*** EXERCISE INPUTS ***

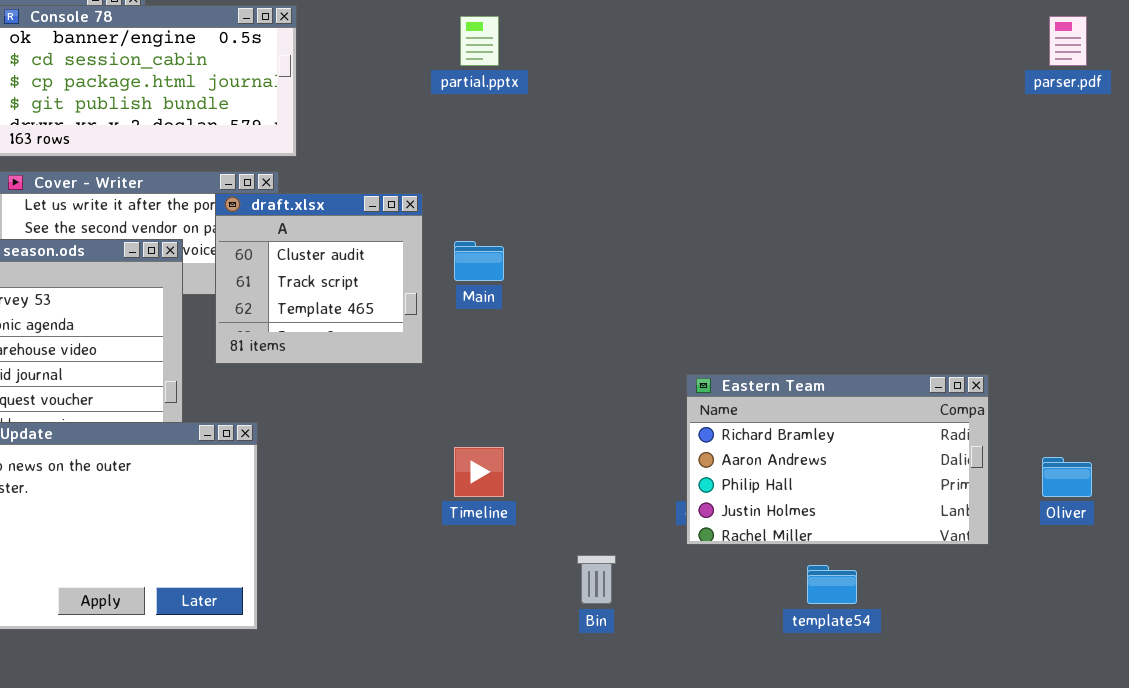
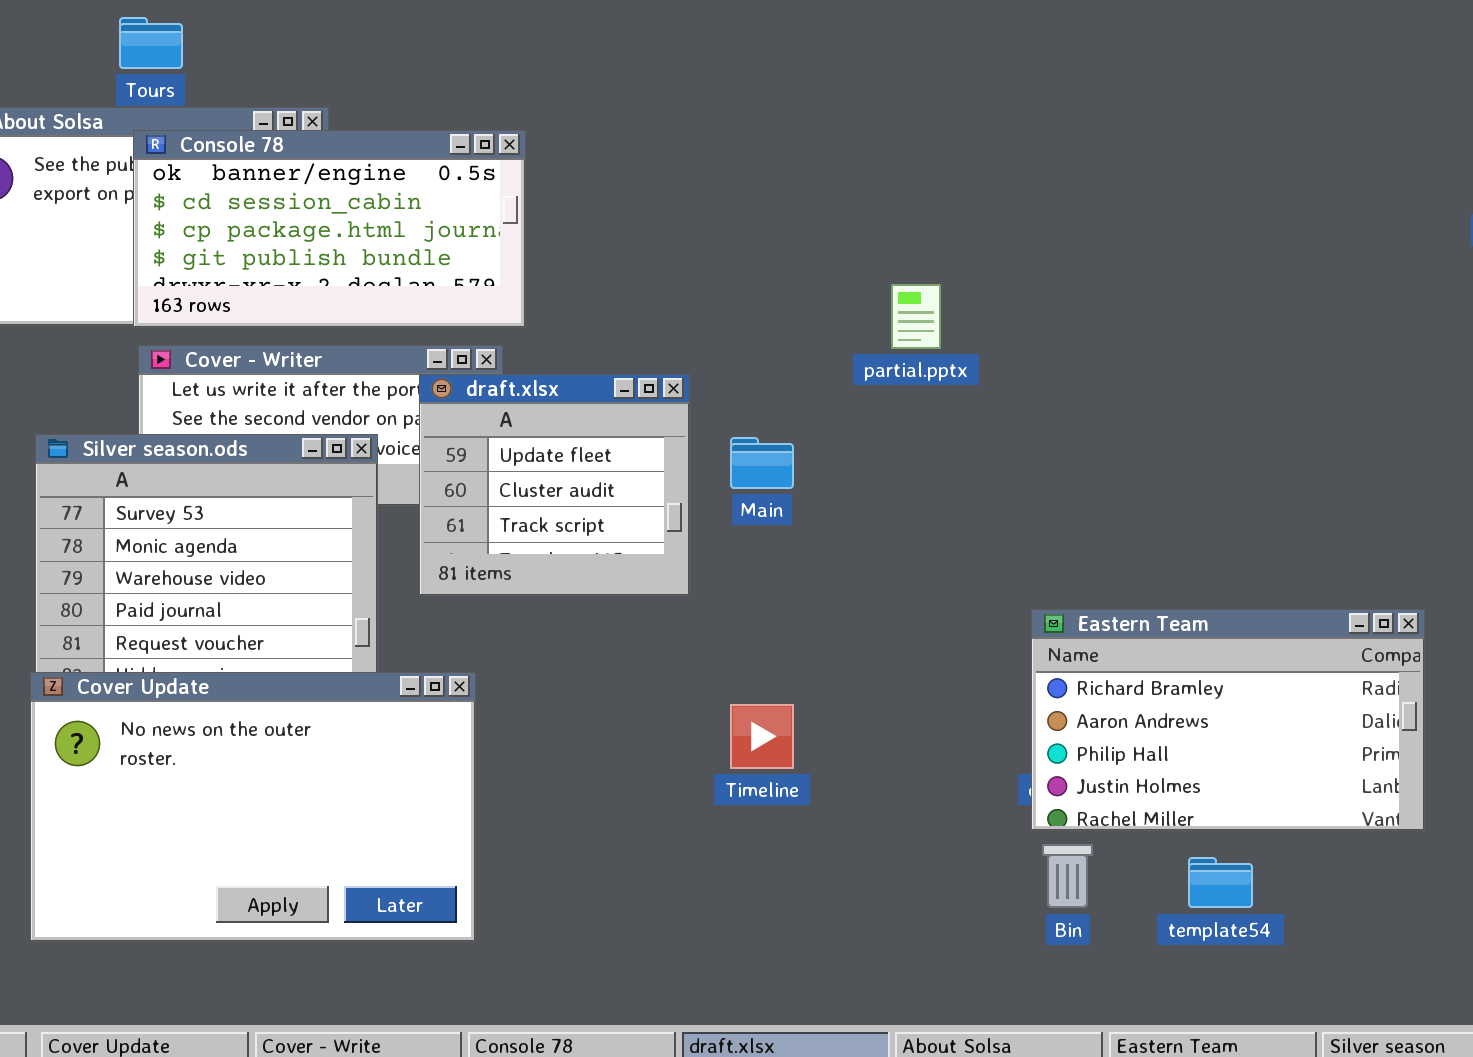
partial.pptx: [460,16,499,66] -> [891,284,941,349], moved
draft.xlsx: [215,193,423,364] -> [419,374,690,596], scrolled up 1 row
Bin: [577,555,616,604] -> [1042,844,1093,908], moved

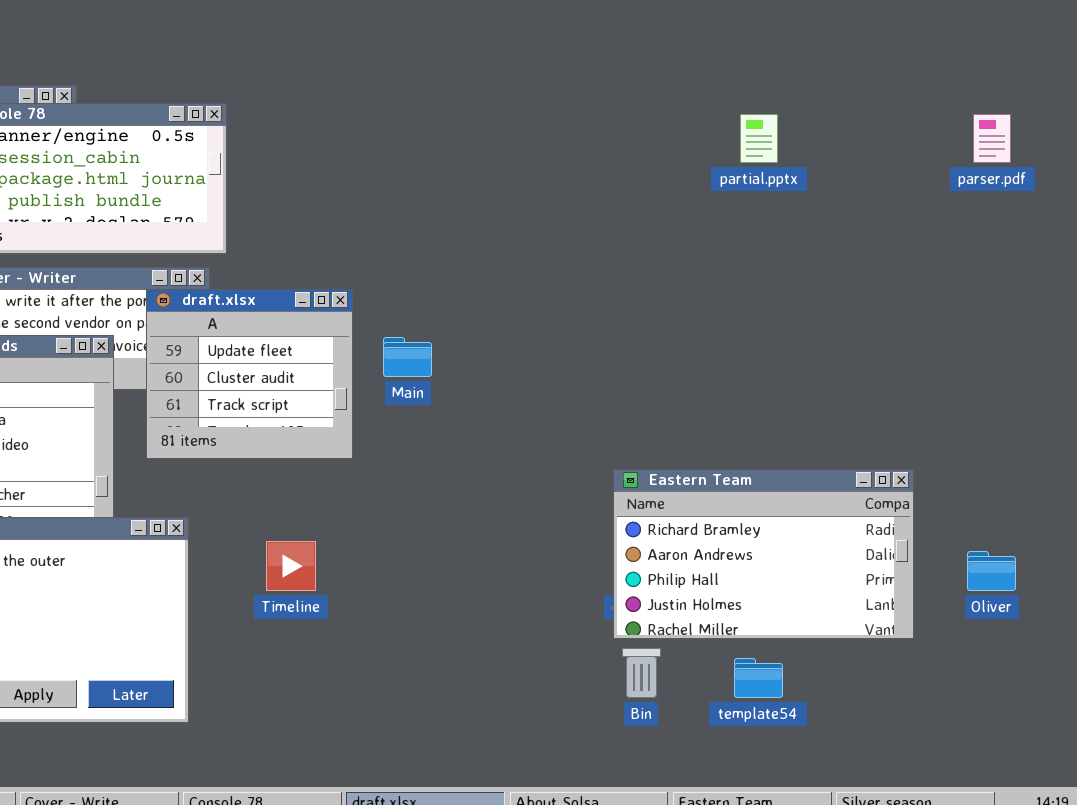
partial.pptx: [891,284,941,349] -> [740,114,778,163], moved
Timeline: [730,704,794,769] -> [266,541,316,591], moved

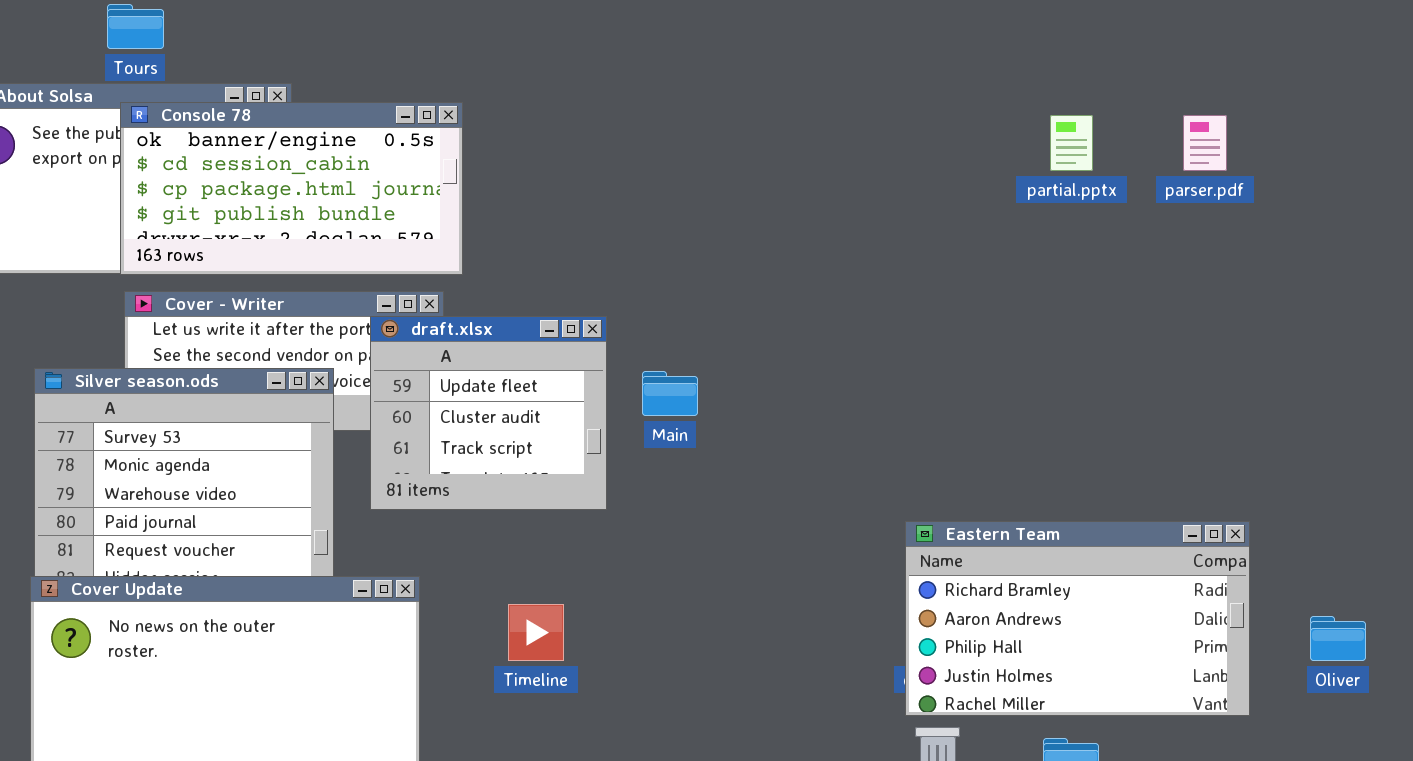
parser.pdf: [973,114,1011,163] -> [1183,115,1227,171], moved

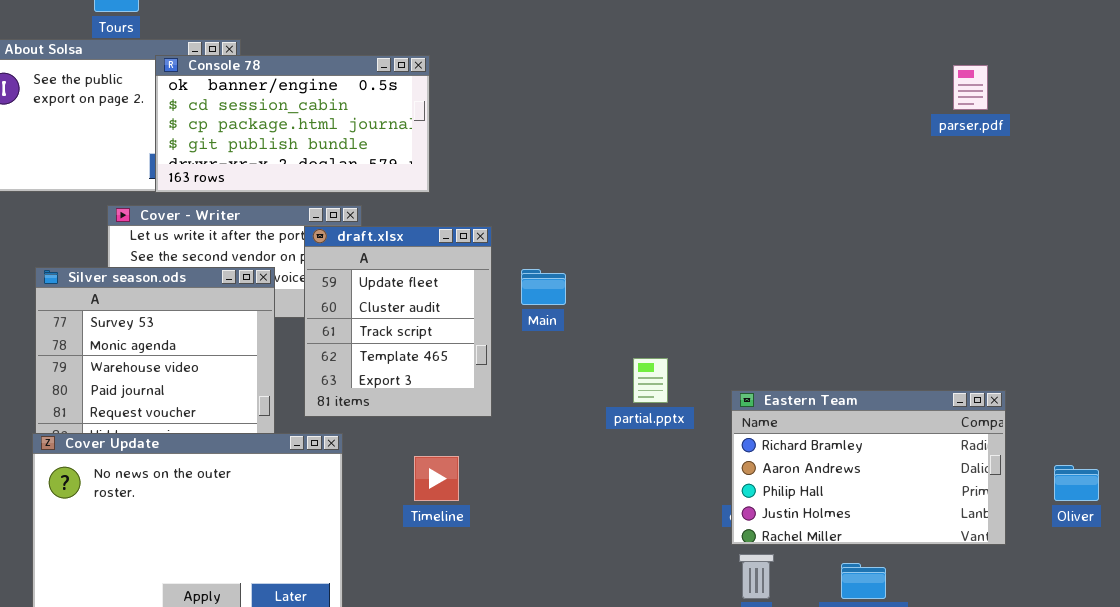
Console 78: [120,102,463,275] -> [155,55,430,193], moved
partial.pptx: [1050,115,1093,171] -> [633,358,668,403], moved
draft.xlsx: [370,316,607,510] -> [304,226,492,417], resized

*** End of EXERCISE INPUTS ***
*** EXERCISE INPUTS ***

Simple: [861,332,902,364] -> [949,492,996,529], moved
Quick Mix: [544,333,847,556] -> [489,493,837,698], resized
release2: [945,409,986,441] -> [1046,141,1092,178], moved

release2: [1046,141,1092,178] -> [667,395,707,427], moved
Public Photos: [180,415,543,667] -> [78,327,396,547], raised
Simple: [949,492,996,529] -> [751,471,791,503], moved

*** End of EXERCISE INPUTS ***
*** EXERCISE INPUTS ***

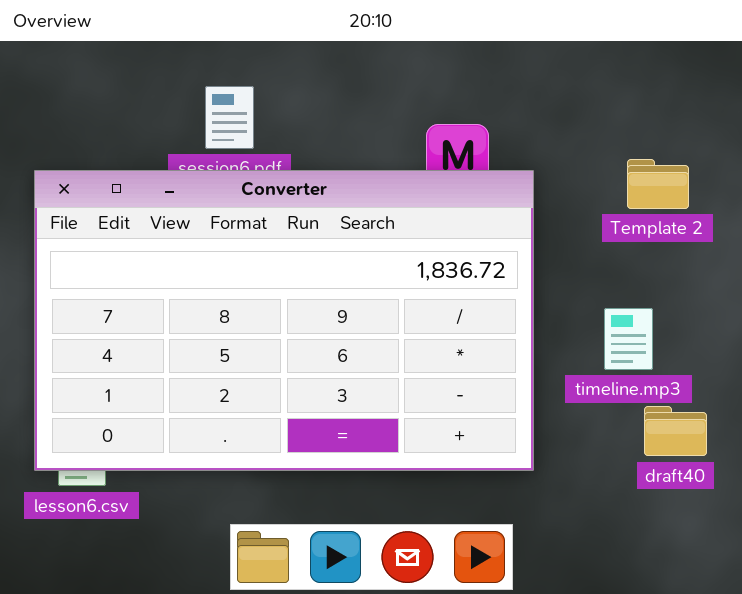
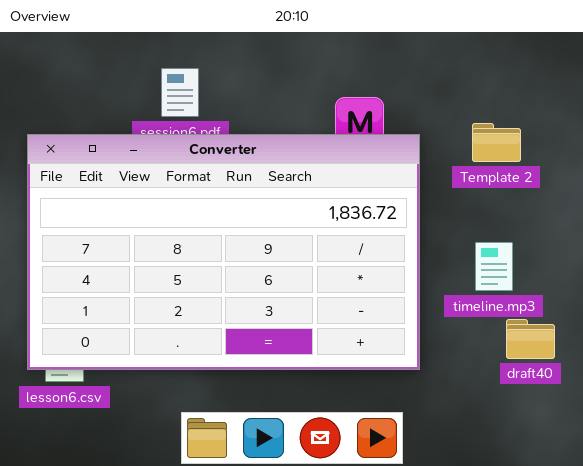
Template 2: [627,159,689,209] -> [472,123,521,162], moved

*** End of EXERCISE INPUTS ***

• **WHAT YOU ARE ASKED TO DO**
Each line that includes "partial" counts once; state how many such lines the listing has, with no other words.

• **REPLY**
3